[SOURCE DATA]

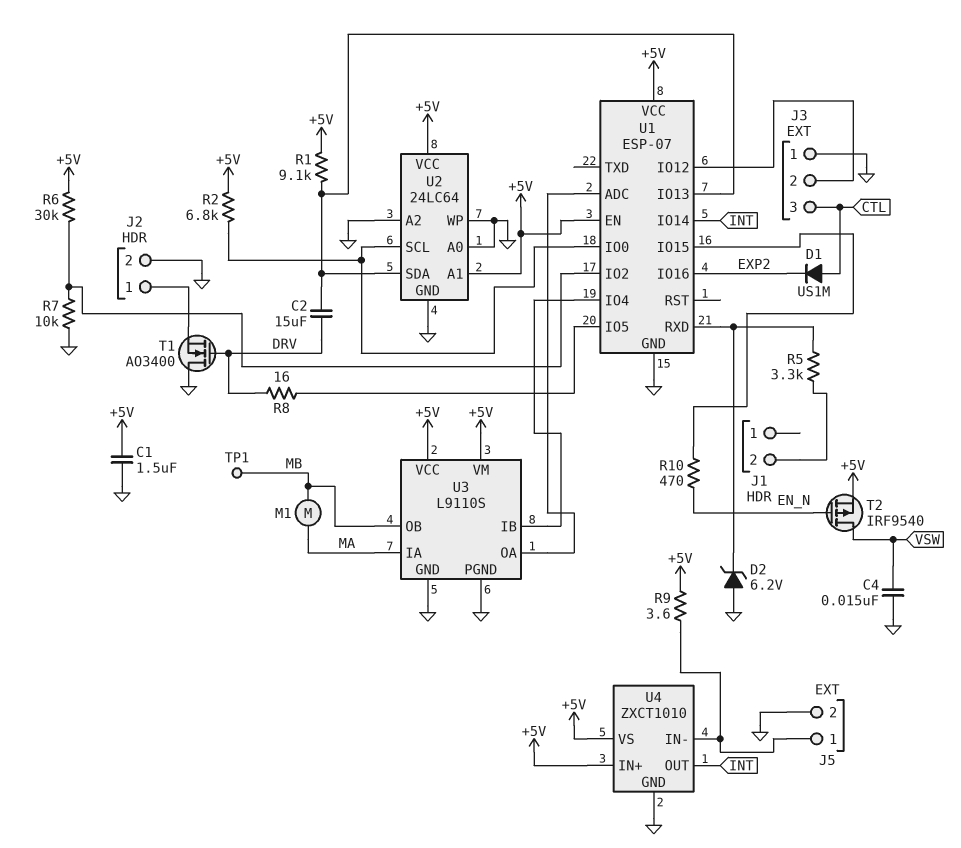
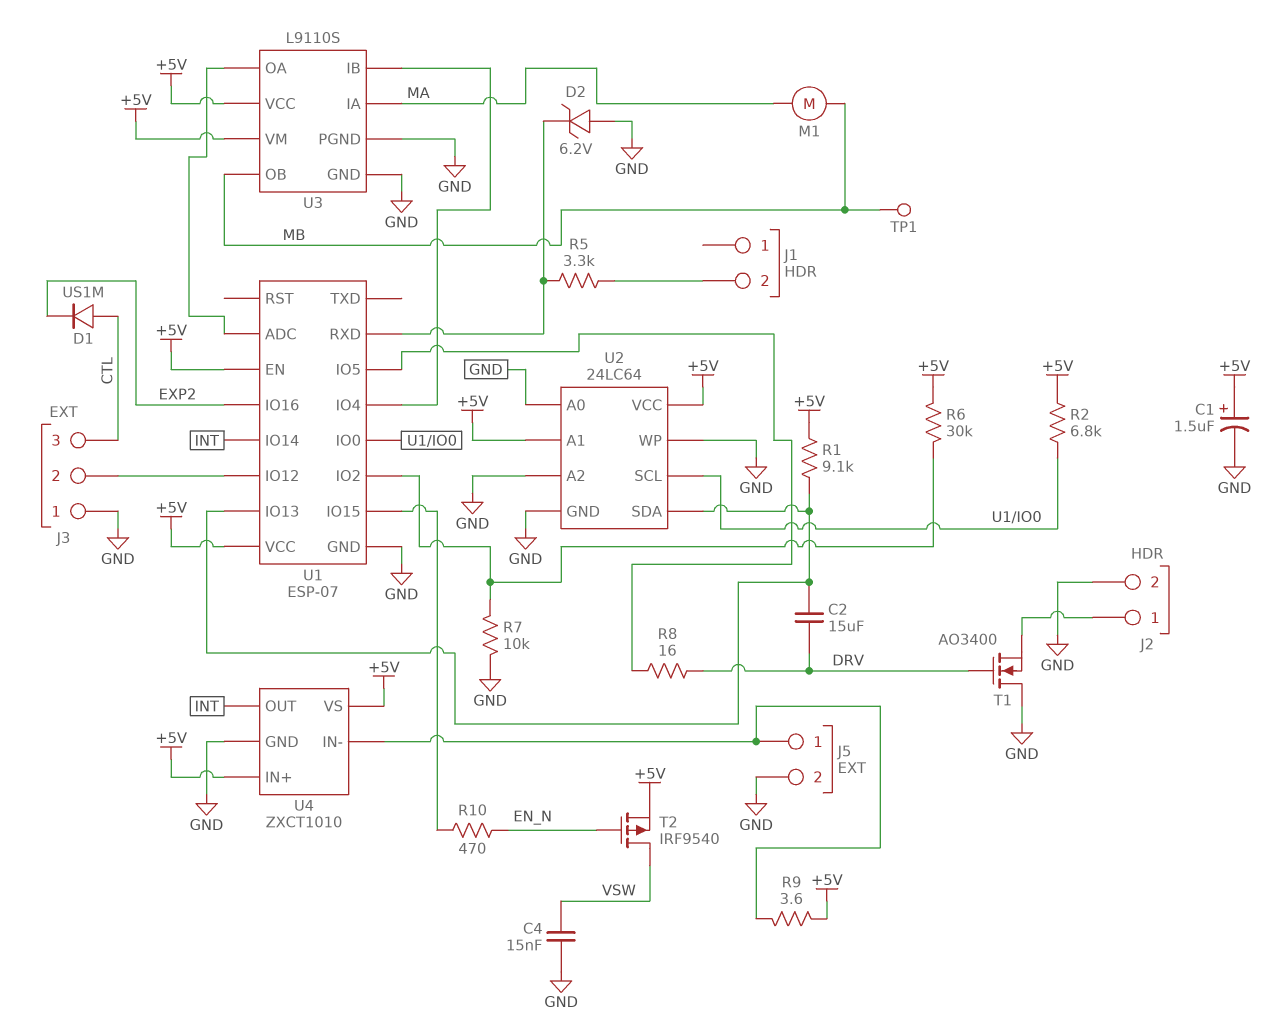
C1: 1.5uF (+5V, GND) -> 1.5uF (plus +5V, minus GND)

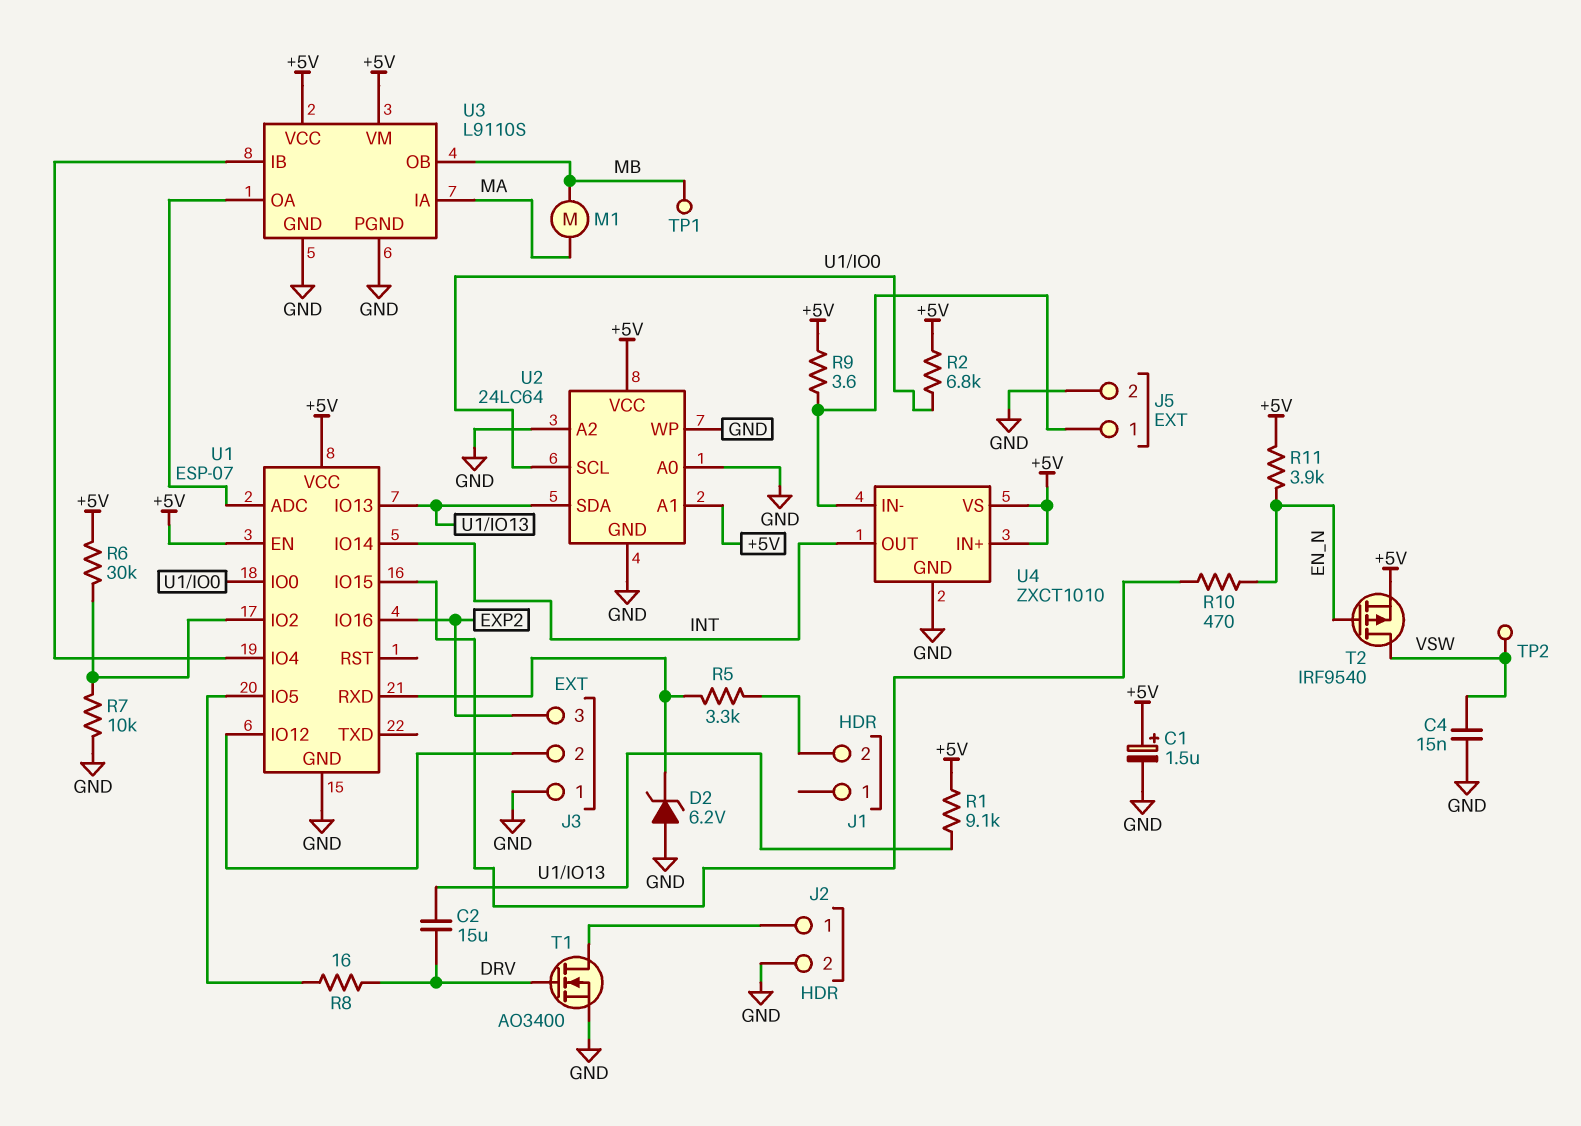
D1: diode US1M (A CTL, K EXP2) -> none
J3 pin 3: CTL -> EXP2
R11: none -> 3.9k (+5V, EN_N)
T1: NMOS AO3400 (G DRV, D GND, S J2/1) -> NMOS AO3400 (G DRV, D J2/1, S GND)
TP2: none -> test point (VSW)

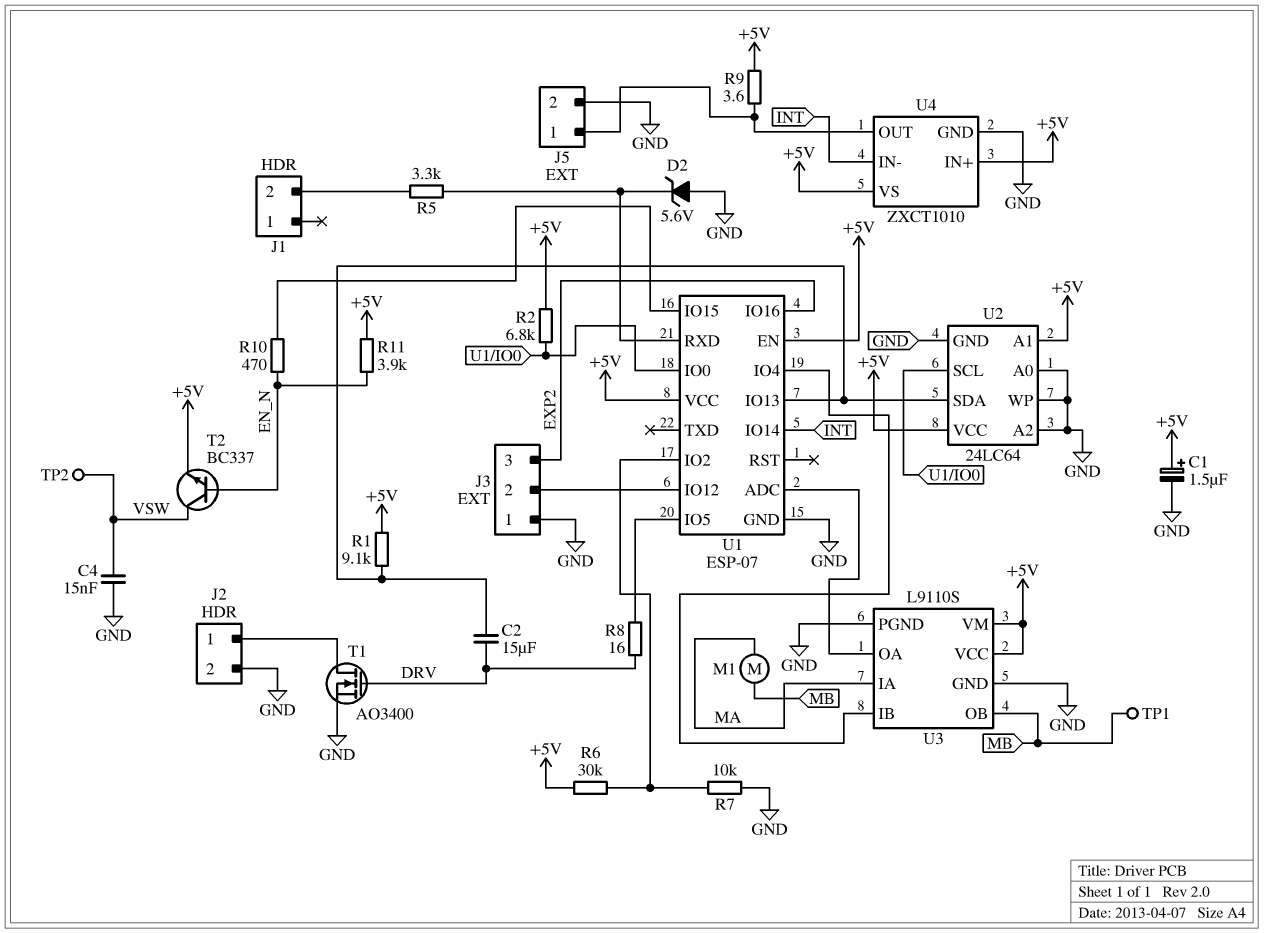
D2: zener 6.2V (A GND, K U1/RXD) -> zener 5.6V (A GND, K U1/RXD)
T2: PMOS IRF9540 (G EN_N, D VSW, S +5V) -> NPN BC337 (B EN_N, C VSW, E +5V)
U4 pin IN-: J5/1 -> INT
U4 pin OUT: INT -> J5/1

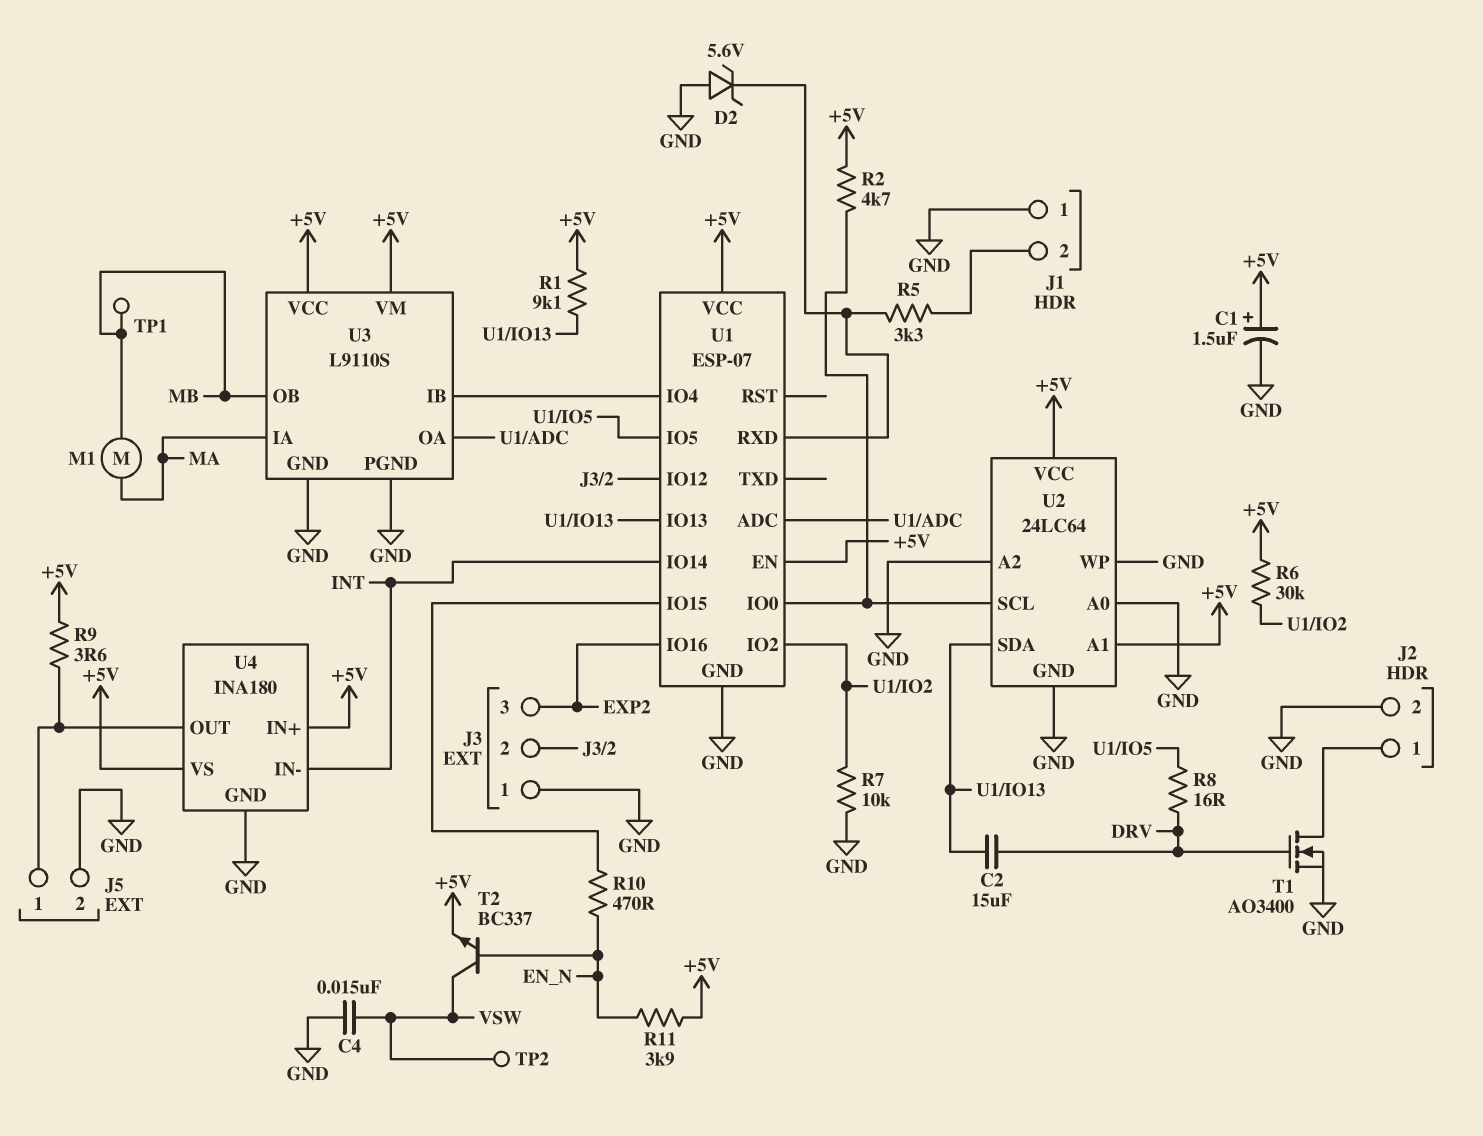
J1 pin 1: none -> GND
R2: 6.8k (+5V, U1/IO0) -> 4.7k (+5V, U1/IO0)
U4: ZXCT1010 -> INA180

[/SOURCE DATA]

=== DIRECTIONS FOR THIS TASK ===
Would you filter the records and copy each line that contains the word "none"?

=== RESPONSE BOX ===
D1: diode US1M (A CTL, K EXP2) -> none
R11: none -> 3.9k (+5V, EN_N)
TP2: none -> test point (VSW)
J1 pin 1: none -> GND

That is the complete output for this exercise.